= PROBLEM TO SOLVE =
Every line of the listing below should be written out exactly, minus its images.

= DATA SEGMENT =
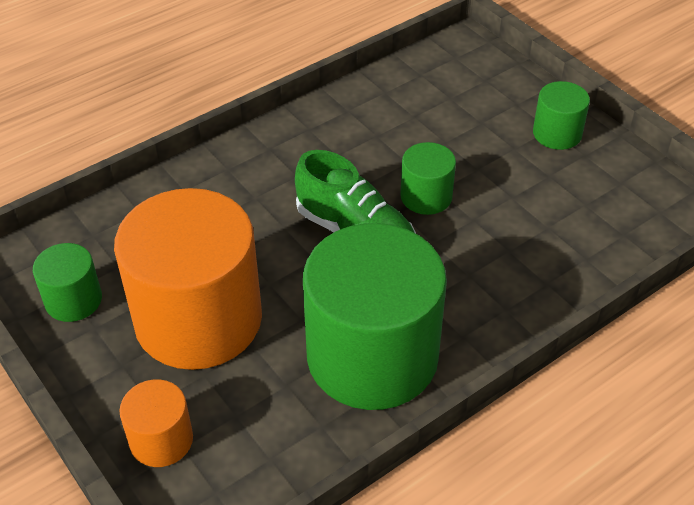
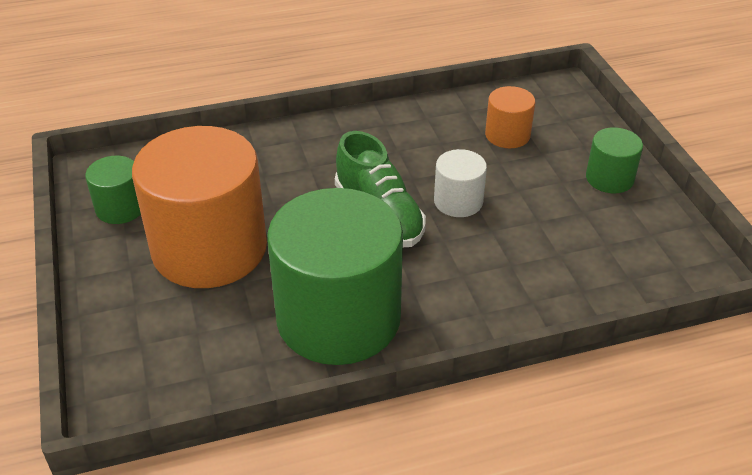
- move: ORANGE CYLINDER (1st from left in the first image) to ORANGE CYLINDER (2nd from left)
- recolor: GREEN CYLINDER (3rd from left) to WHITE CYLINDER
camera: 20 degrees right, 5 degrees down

= RESULT =
- move: ORANGE CYLINDER (1st from left in the first image) to ORANGE CYLINDER (2nd from left)
- recolor: GREEN CYLINDER (3rd from left) to WHITE CYLINDER
camera: 20 degrees right, 5 degrees down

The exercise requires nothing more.